Find the line containing "R5: 6.8k (HEAT, VCC) -> 6.8k (AOUT, HEAT)" in the entries below. Restate it and each line after it, word for word, up to and including the line containing "U5 pin E: ISO_E -> ISO_C".

> **GIVEN DATA**:
───

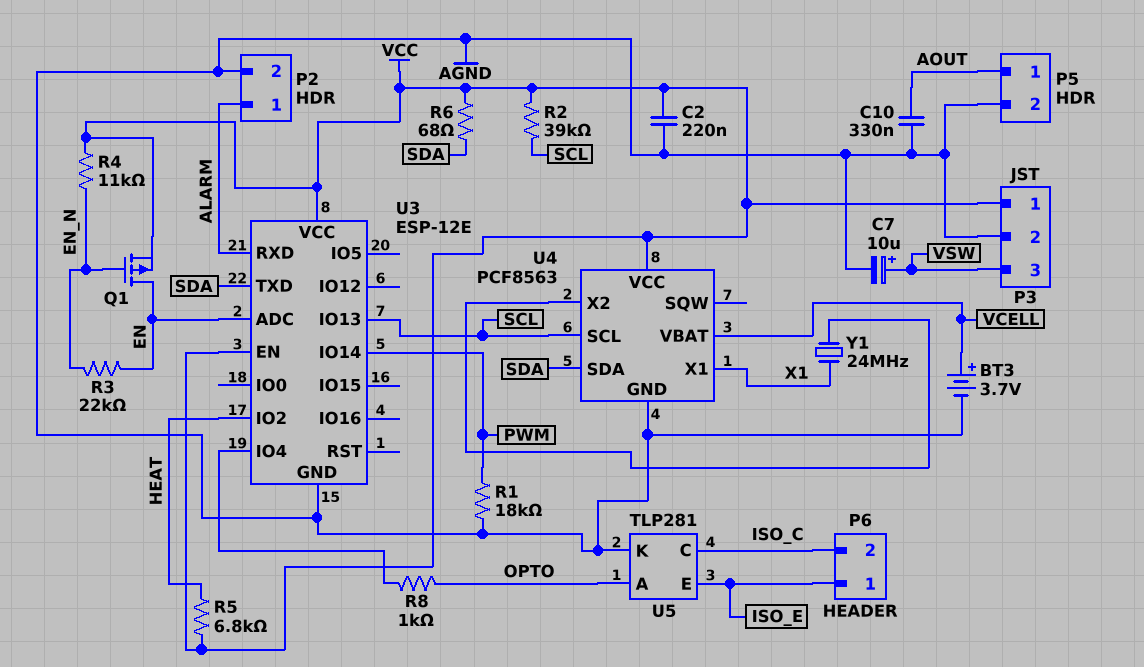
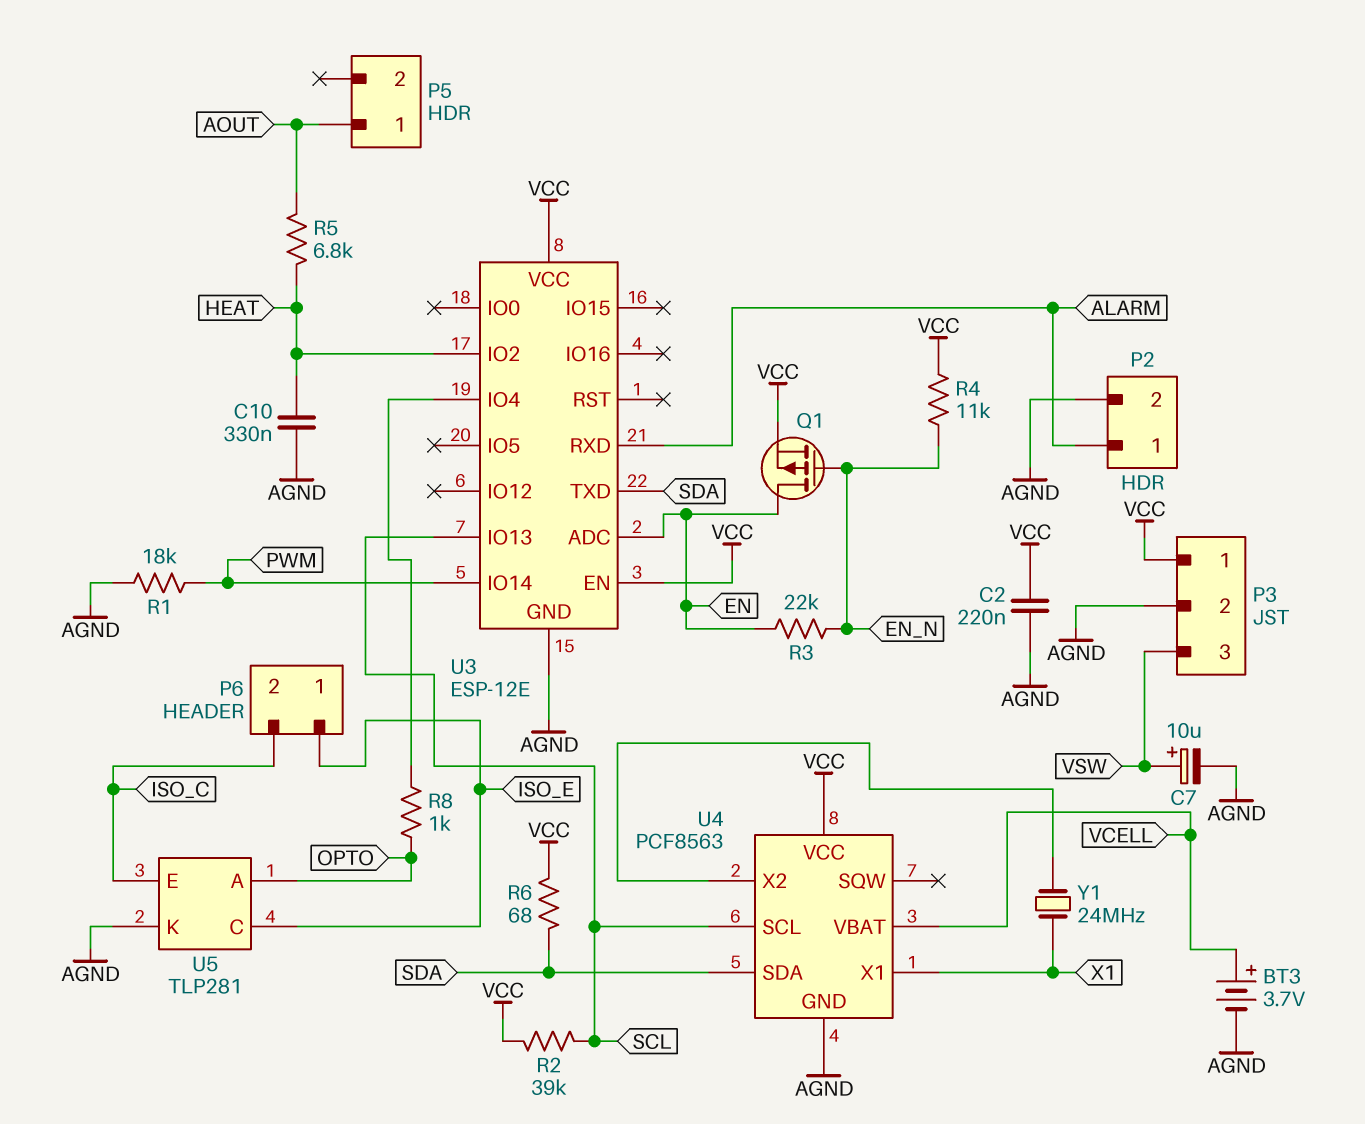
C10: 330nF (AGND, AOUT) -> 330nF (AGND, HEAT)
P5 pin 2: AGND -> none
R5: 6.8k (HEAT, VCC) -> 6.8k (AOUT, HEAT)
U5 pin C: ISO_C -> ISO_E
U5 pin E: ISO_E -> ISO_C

───

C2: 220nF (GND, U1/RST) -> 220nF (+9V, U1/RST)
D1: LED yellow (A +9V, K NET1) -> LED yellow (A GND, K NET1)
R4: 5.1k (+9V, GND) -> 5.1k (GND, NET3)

───

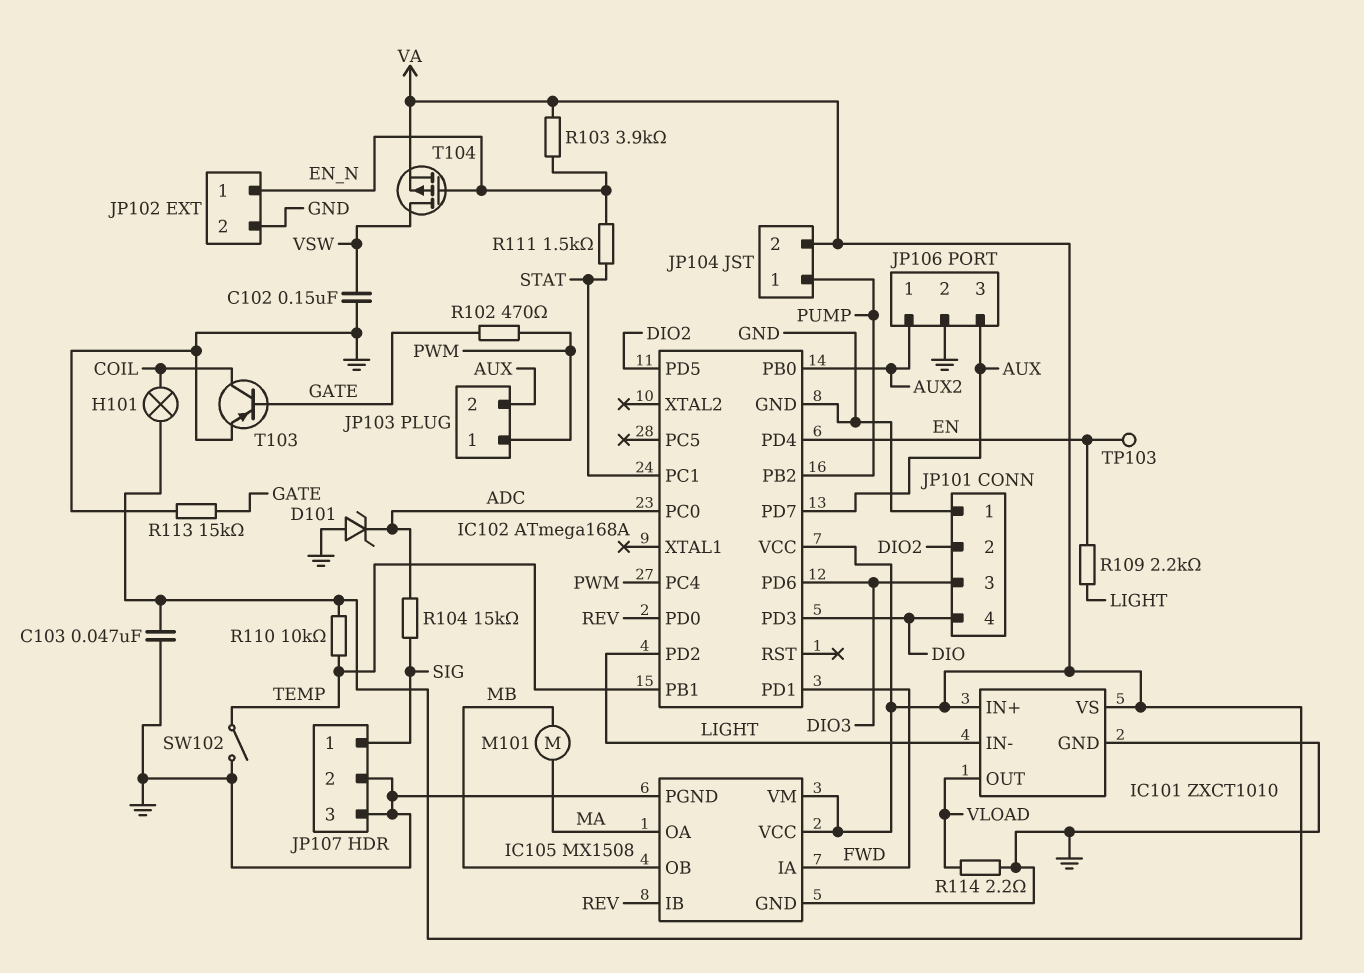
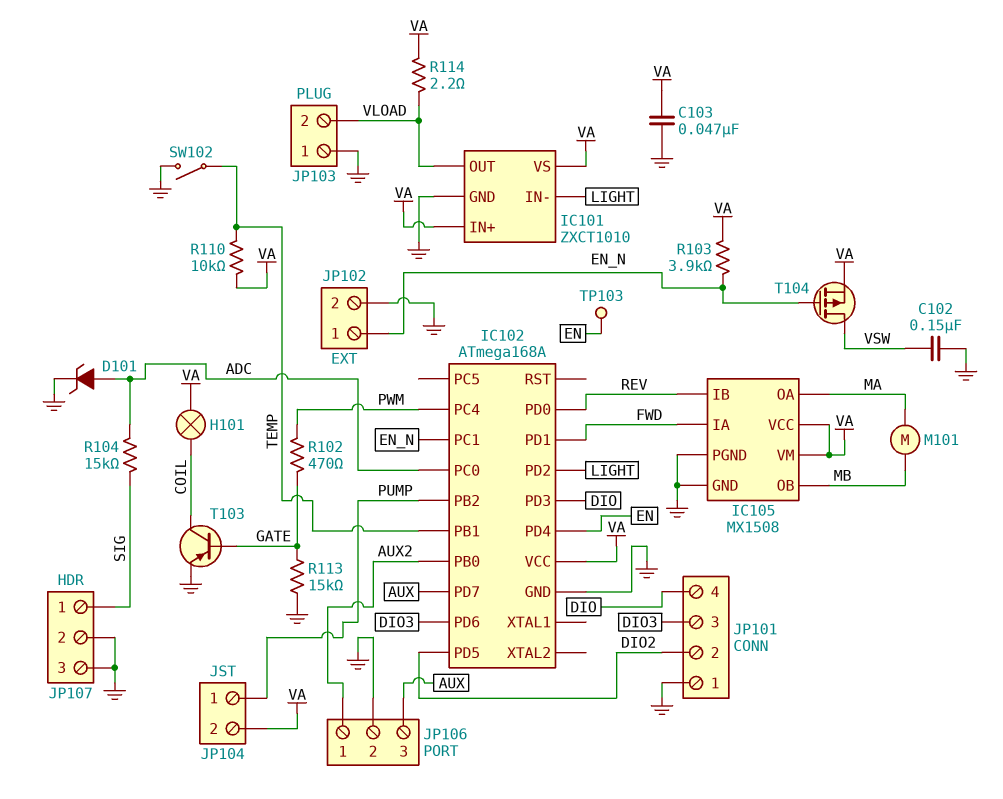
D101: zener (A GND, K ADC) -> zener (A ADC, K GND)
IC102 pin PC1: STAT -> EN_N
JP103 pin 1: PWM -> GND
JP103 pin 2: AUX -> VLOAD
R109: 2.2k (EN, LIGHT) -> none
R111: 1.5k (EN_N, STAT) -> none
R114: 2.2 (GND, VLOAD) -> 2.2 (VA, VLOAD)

───

> **RESULT OF THIS TASK**:
R5: 6.8k (HEAT, VCC) -> 6.8k (AOUT, HEAT)
U5 pin C: ISO_C -> ISO_E
U5 pin E: ISO_E -> ISO_C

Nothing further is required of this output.